## What you are asked to do
Your answer must consist of exactly the lines below, starting with the line with "black pan: 0 -> 1" and going on through the line with "white rolling pin: 2 -> 0", and nothing else.

## Records to use

########################################

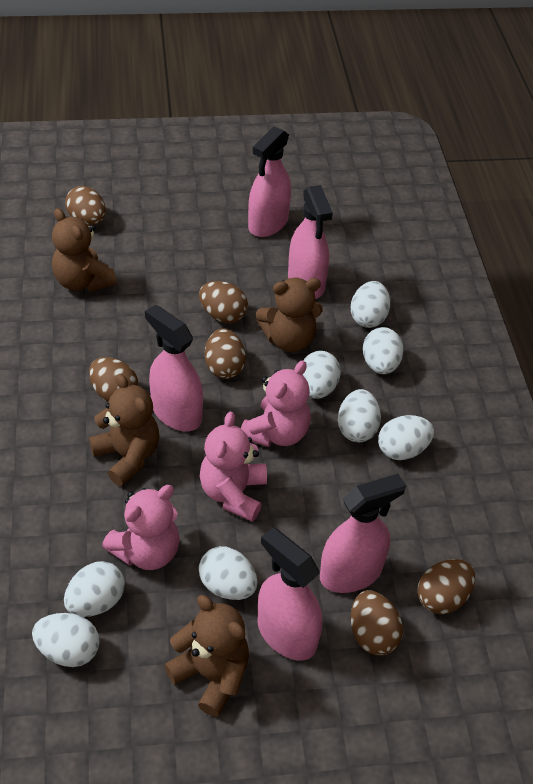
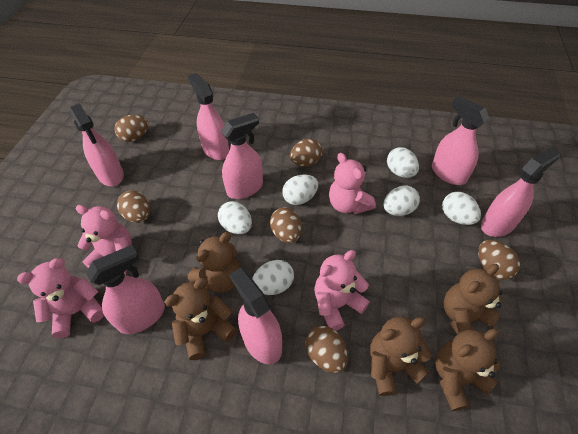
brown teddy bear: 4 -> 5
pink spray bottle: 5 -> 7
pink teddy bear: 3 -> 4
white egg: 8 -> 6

########################################

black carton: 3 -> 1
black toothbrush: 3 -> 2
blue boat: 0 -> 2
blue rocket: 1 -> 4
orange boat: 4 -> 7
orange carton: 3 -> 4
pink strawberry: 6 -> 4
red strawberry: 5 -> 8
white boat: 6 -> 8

########################################

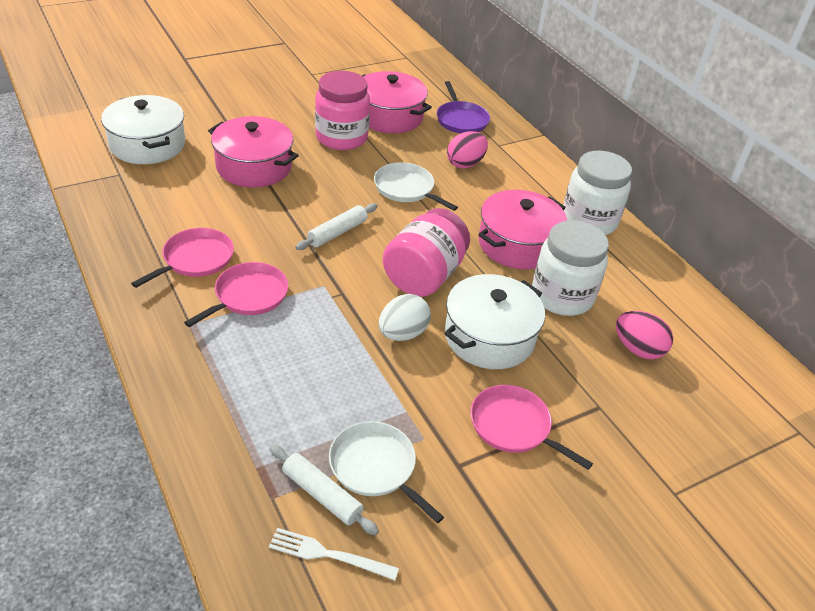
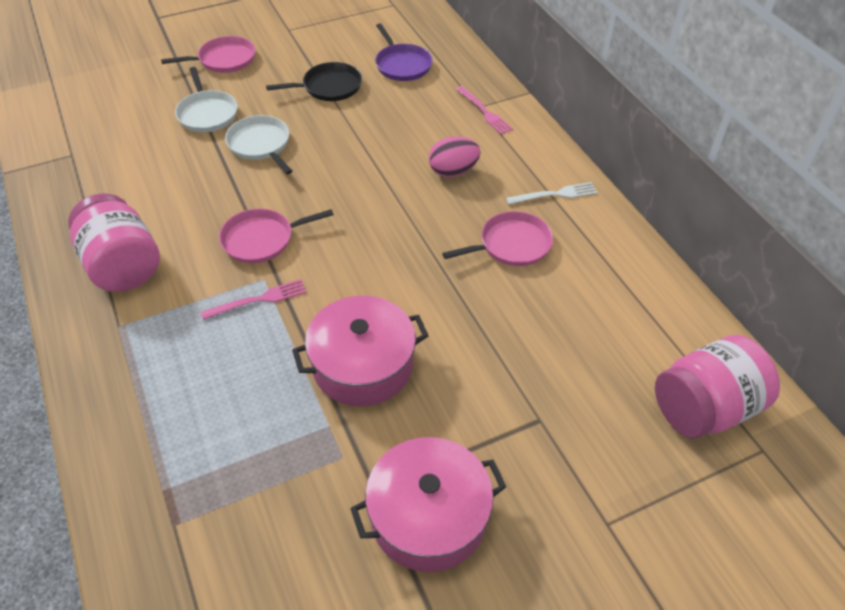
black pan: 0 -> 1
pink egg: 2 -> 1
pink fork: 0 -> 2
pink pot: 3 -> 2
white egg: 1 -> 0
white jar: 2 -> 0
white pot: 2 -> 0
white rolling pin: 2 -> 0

########################################

## Solution to the exercise
black pan: 0 -> 1
pink egg: 2 -> 1
pink fork: 0 -> 2
pink pot: 3 -> 2
white egg: 1 -> 0
white jar: 2 -> 0
white pot: 2 -> 0
white rolling pin: 2 -> 0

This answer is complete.